Raw data -
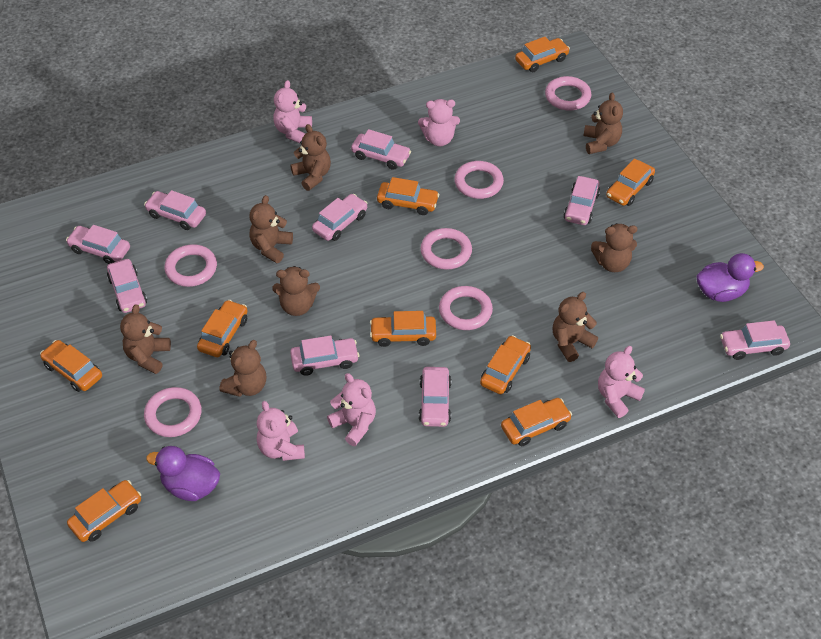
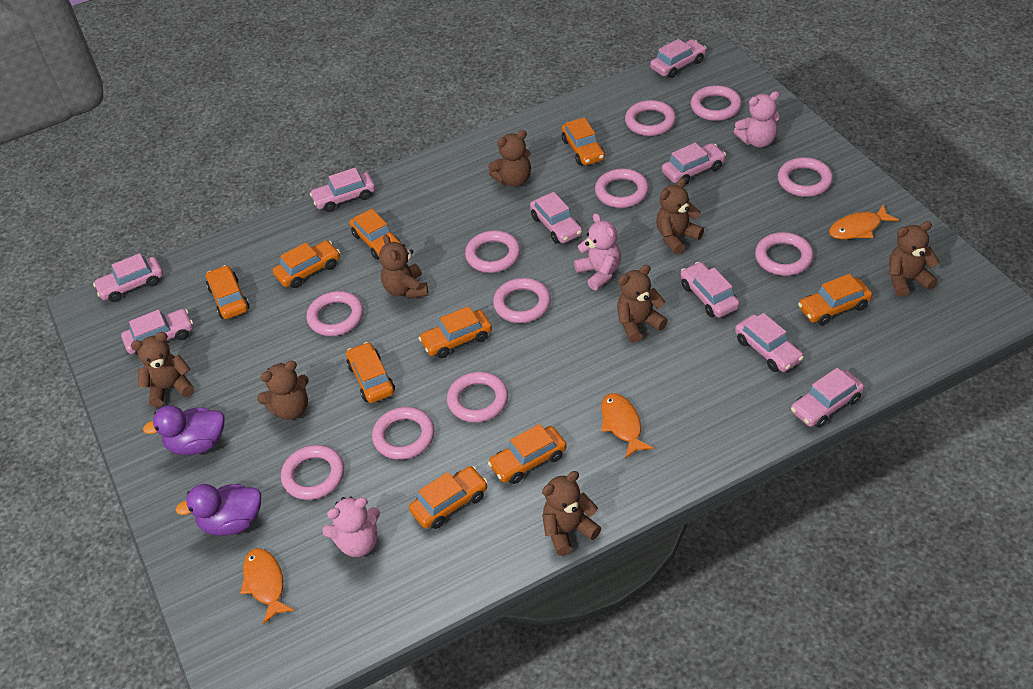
orange fish: 0 -> 3
pink ring: 6 -> 11
pink teddy bear: 5 -> 3

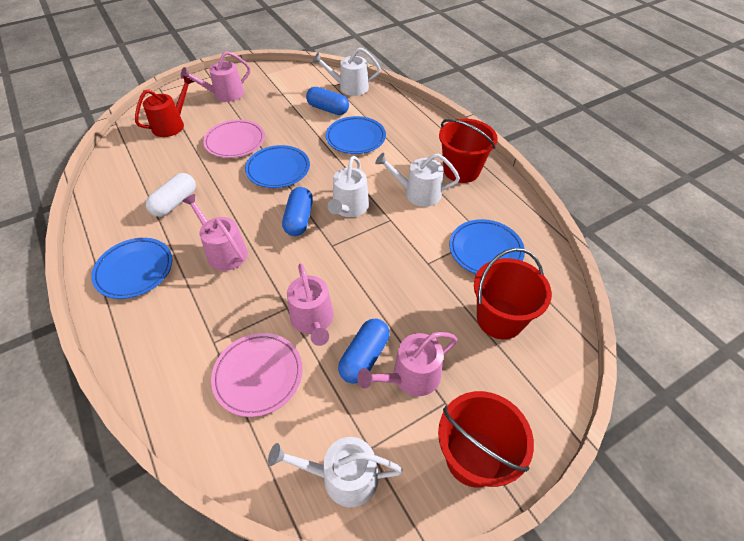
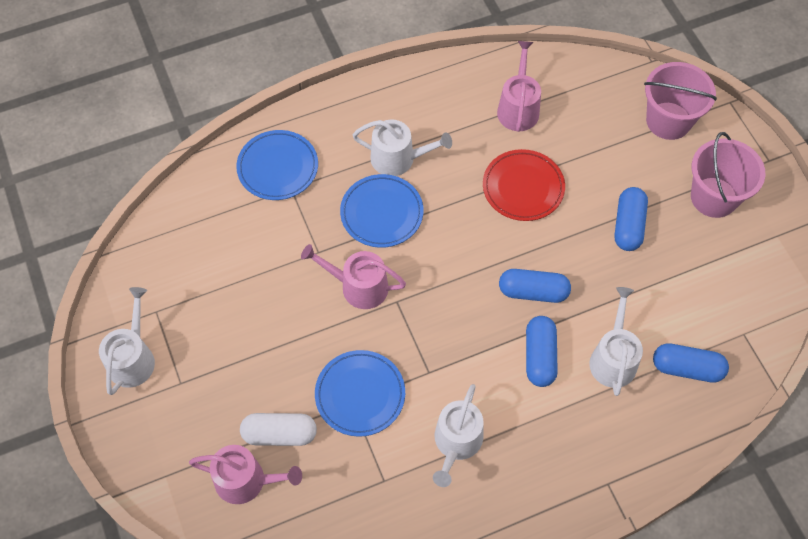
blue capsule: 3 -> 4
blue plate: 4 -> 3
pink bucket: 0 -> 2
pink plate: 2 -> 0
pink watering can: 4 -> 3
red bucket: 3 -> 0
red plate: 0 -> 1
red watering can: 1 -> 0

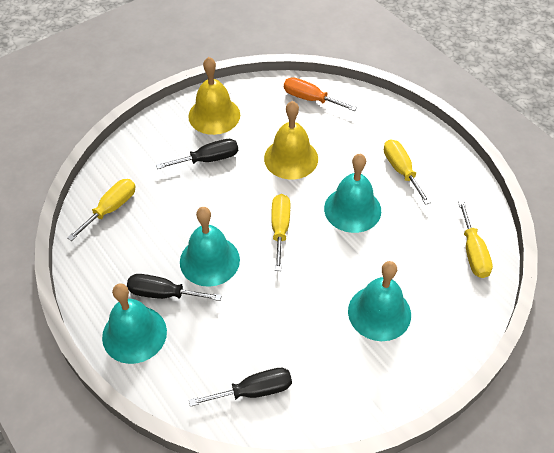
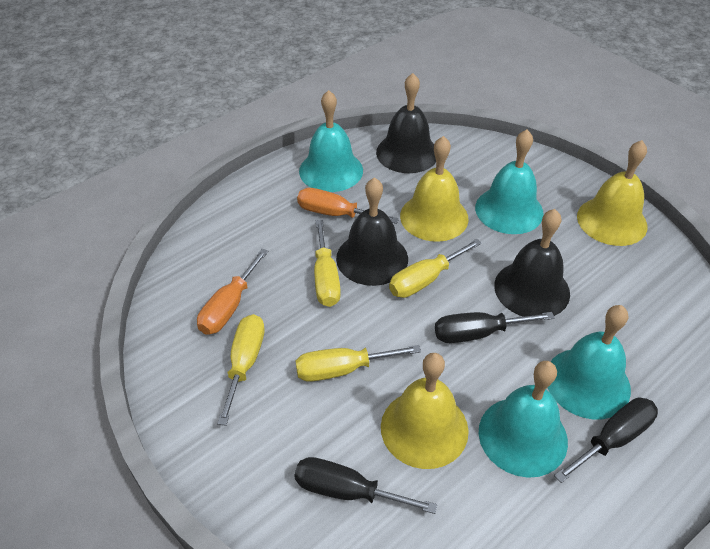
black bell: 0 -> 3
orange screwdriver: 1 -> 2
yellow bell: 2 -> 3

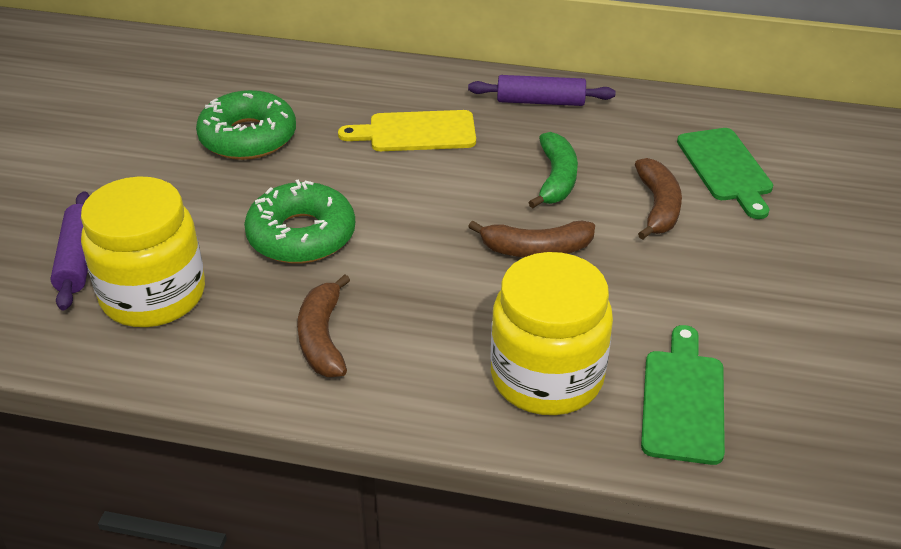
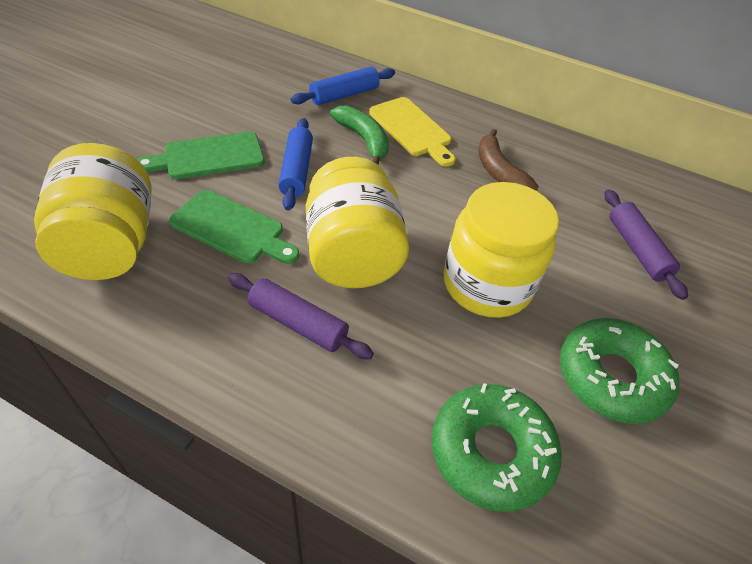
blue rolling pin: 0 -> 2
brown banana: 3 -> 1
yellow jar: 2 -> 3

Work item -
Give back the whole listing exactly as it stands. No pictures belong in the copy.

Reply -
orange fish: 0 -> 3
pink ring: 6 -> 11
pink teddy bear: 5 -> 3

blue capsule: 3 -> 4
blue plate: 4 -> 3
pink bucket: 0 -> 2
pink plate: 2 -> 0
pink watering can: 4 -> 3
red bucket: 3 -> 0
red plate: 0 -> 1
red watering can: 1 -> 0

black bell: 0 -> 3
orange screwdriver: 1 -> 2
yellow bell: 2 -> 3

blue rolling pin: 0 -> 2
brown banana: 3 -> 1
yellow jar: 2 -> 3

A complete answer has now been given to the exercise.